● Activity
Your answer must be the exact lines from the one holding "R11: 3.9k (GND, VTH) -> none" through the last line of the records below, with no pictures.

● Itemized modification records
BEGIN

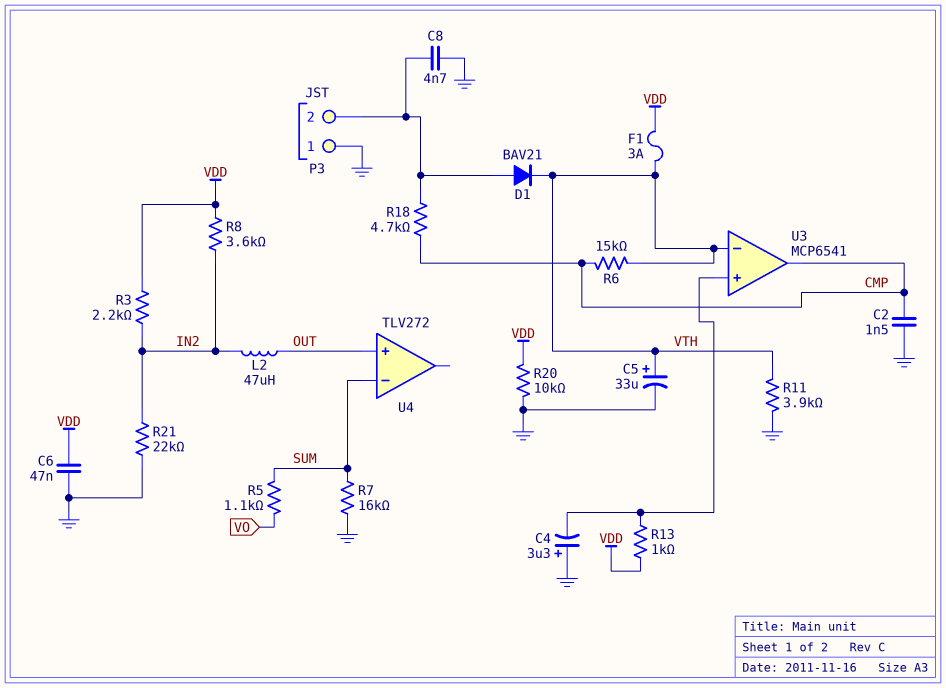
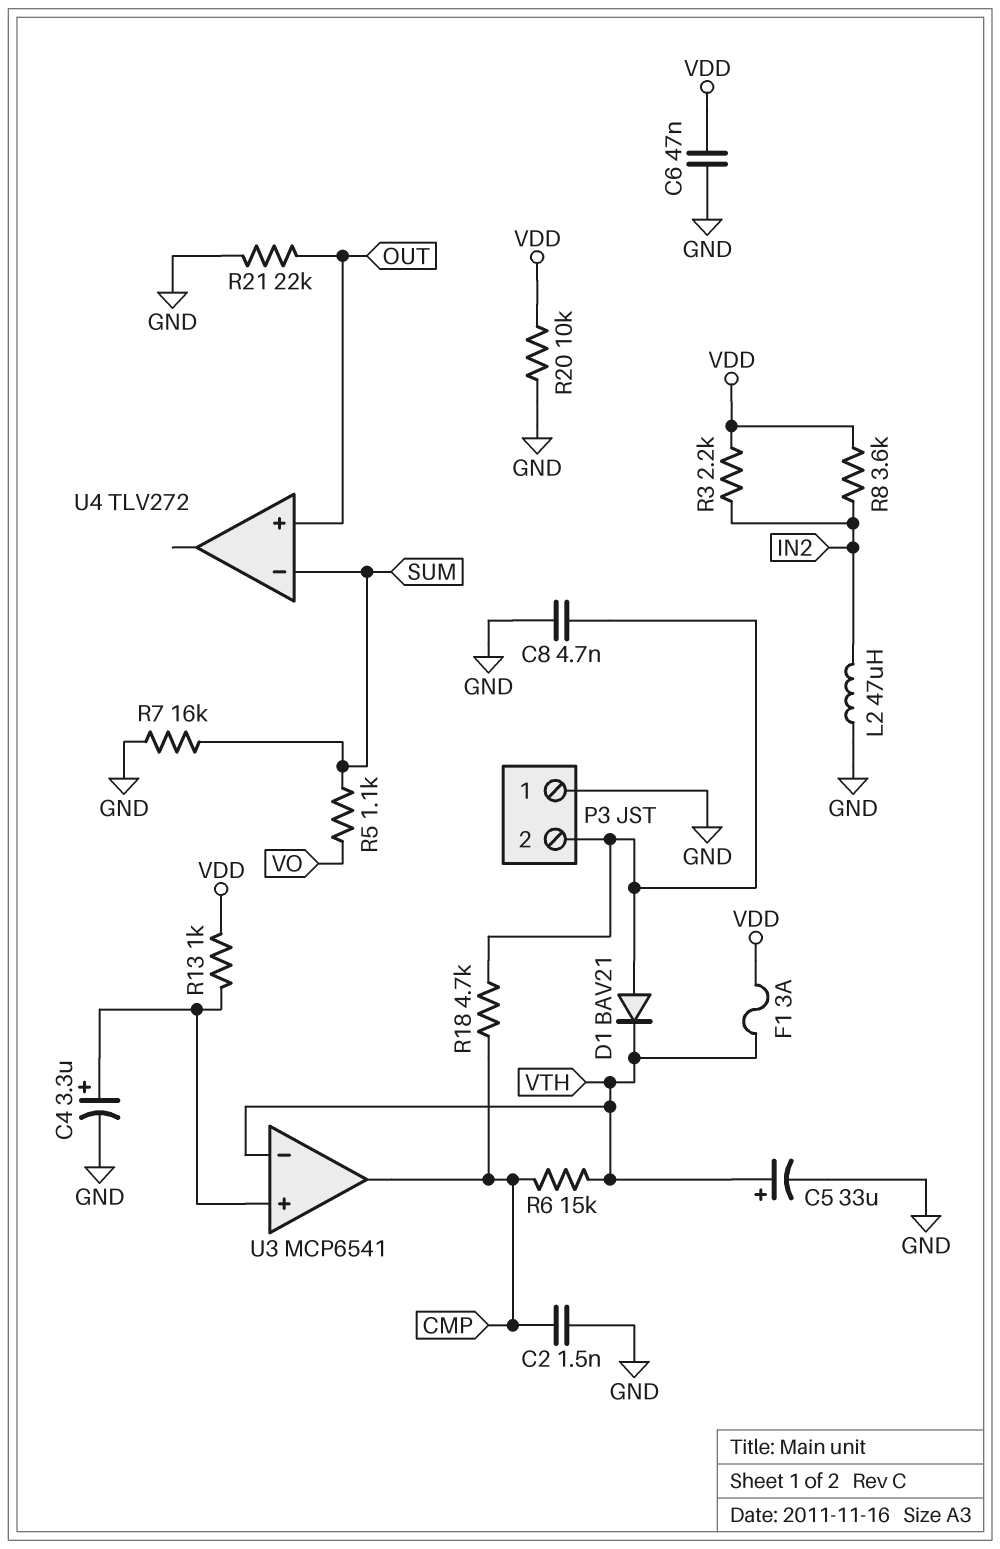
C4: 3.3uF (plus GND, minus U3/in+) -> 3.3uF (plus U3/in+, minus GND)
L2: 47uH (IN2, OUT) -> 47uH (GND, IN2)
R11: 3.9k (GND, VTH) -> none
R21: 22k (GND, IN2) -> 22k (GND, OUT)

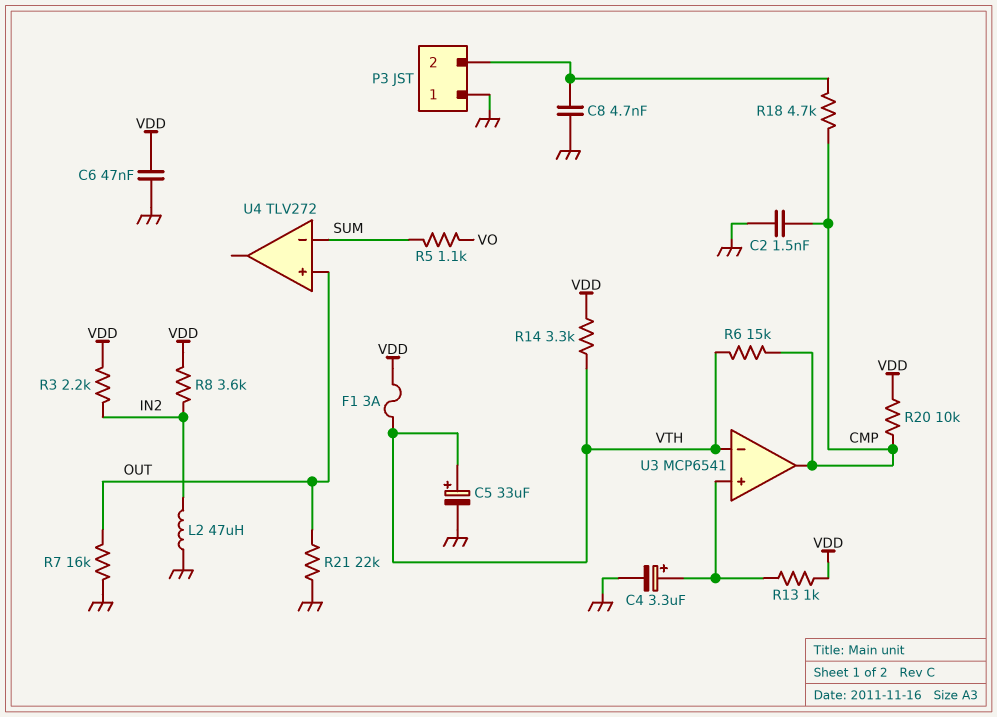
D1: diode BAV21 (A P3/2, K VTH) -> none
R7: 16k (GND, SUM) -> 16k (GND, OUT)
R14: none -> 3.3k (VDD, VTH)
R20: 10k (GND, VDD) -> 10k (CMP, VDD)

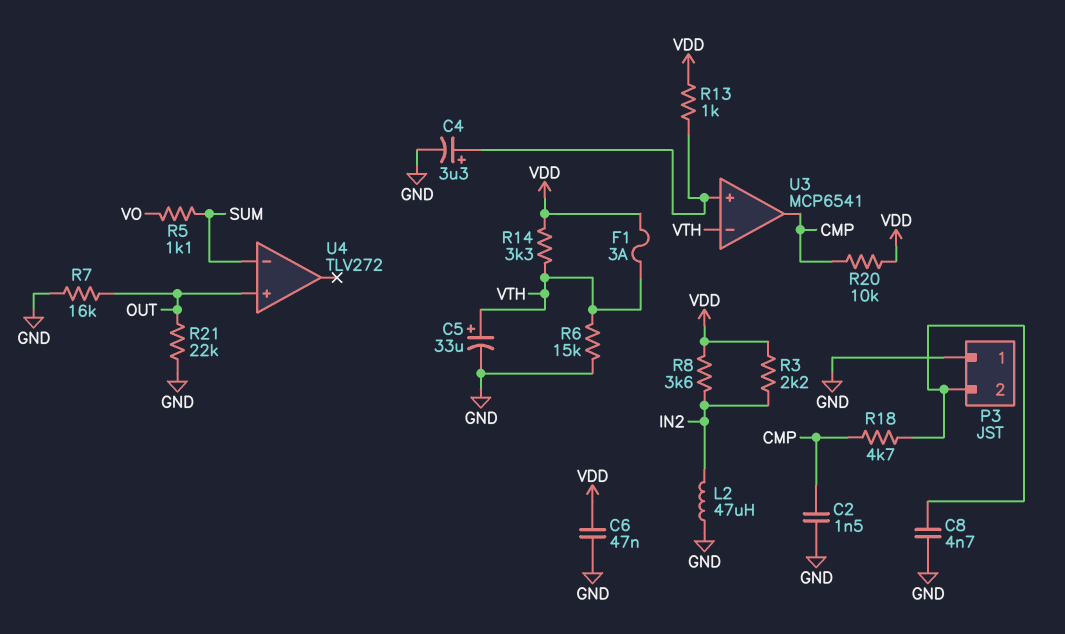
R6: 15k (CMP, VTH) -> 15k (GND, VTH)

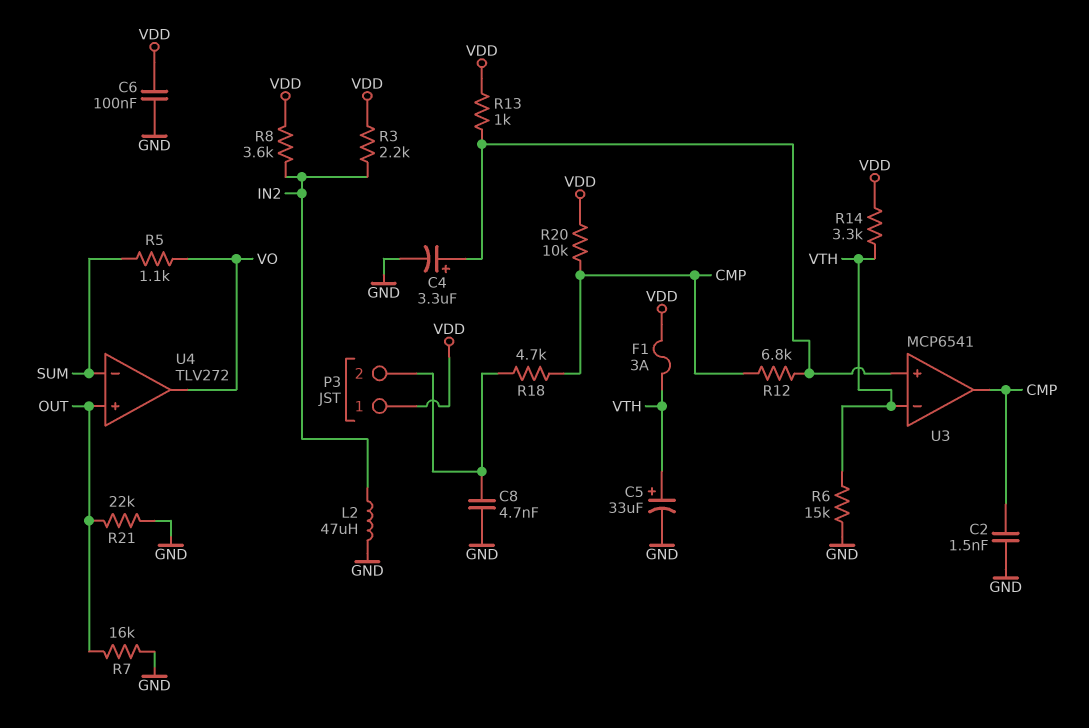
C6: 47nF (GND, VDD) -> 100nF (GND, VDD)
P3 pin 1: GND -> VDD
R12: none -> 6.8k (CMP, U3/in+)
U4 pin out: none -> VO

END

● Answer space
R11: 3.9k (GND, VTH) -> none
R21: 22k (GND, IN2) -> 22k (GND, OUT)

D1: diode BAV21 (A P3/2, K VTH) -> none
R7: 16k (GND, SUM) -> 16k (GND, OUT)
R14: none -> 3.3k (VDD, VTH)
R20: 10k (GND, VDD) -> 10k (CMP, VDD)

R6: 15k (CMP, VTH) -> 15k (GND, VTH)

C6: 47nF (GND, VDD) -> 100nF (GND, VDD)
P3 pin 1: GND -> VDD
R12: none -> 6.8k (CMP, U3/in+)
U4 pin out: none -> VO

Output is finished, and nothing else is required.